▸ **Directions for this task**:
Write out all of the data again, exactly as it reads.

==========

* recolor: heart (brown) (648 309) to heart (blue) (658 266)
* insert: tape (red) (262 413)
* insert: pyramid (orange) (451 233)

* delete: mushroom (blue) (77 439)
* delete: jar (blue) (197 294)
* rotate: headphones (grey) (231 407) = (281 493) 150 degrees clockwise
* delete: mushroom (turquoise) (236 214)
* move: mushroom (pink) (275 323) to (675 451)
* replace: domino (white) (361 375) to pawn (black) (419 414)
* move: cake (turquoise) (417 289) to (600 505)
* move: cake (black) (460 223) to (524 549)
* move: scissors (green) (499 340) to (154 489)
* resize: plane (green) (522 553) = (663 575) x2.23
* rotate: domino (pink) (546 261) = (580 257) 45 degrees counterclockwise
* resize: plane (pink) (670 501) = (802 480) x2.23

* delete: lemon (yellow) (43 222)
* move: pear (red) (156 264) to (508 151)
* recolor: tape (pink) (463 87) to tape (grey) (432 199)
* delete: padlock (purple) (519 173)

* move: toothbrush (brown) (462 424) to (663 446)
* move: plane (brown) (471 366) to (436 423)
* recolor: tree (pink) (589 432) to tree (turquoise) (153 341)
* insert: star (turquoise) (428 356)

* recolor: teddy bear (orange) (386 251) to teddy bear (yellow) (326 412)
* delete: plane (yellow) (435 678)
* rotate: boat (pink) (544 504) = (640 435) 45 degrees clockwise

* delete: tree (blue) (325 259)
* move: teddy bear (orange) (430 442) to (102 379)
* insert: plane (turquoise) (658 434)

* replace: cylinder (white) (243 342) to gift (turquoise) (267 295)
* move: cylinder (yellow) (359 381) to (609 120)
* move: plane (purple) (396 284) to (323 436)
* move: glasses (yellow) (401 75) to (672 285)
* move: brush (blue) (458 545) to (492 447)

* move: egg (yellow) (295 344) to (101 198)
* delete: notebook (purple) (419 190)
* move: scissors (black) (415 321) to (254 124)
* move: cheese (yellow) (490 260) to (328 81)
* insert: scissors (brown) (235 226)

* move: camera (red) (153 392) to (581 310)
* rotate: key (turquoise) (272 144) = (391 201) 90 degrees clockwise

==========

▸ **Response below**:
* recolor: heart (brown) (648 309) to heart (blue) (658 266)
* insert: tape (red) (262 413)
* insert: pyramid (orange) (451 233)

* delete: mushroom (blue) (77 439)
* delete: jar (blue) (197 294)
* rotate: headphones (grey) (231 407) = (281 493) 150 degrees clockwise
* delete: mushroom (turquoise) (236 214)
* move: mushroom (pink) (275 323) to (675 451)
* replace: domino (white) (361 375) to pawn (black) (419 414)
* move: cake (turquoise) (417 289) to (600 505)
* move: cake (black) (460 223) to (524 549)
* move: scissors (green) (499 340) to (154 489)
* resize: plane (green) (522 553) = (663 575) x2.23
* rotate: domino (pink) (546 261) = (580 257) 45 degrees counterclockwise
* resize: plane (pink) (670 501) = (802 480) x2.23

* delete: lemon (yellow) (43 222)
* move: pear (red) (156 264) to (508 151)
* recolor: tape (pink) (463 87) to tape (grey) (432 199)
* delete: padlock (purple) (519 173)

* move: toothbrush (brown) (462 424) to (663 446)
* move: plane (brown) (471 366) to (436 423)
* recolor: tree (pink) (589 432) to tree (turquoise) (153 341)
* insert: star (turquoise) (428 356)

* recolor: teddy bear (orange) (386 251) to teddy bear (yellow) (326 412)
* delete: plane (yellow) (435 678)
* rotate: boat (pink) (544 504) = (640 435) 45 degrees clockwise

* delete: tree (blue) (325 259)
* move: teddy bear (orange) (430 442) to (102 379)
* insert: plane (turquoise) (658 434)

* replace: cylinder (white) (243 342) to gift (turquoise) (267 295)
* move: cylinder (yellow) (359 381) to (609 120)
* move: plane (purple) (396 284) to (323 436)
* move: glasses (yellow) (401 75) to (672 285)
* move: brush (blue) (458 545) to (492 447)

* move: egg (yellow) (295 344) to (101 198)
* delete: notebook (purple) (419 190)
* move: scissors (black) (415 321) to (254 124)
* move: cheese (yellow) (490 260) to (328 81)
* insert: scissors (brown) (235 226)

* move: camera (red) (153 392) to (581 310)
* rotate: key (turquoise) (272 144) = (391 201) 90 degrees clockwise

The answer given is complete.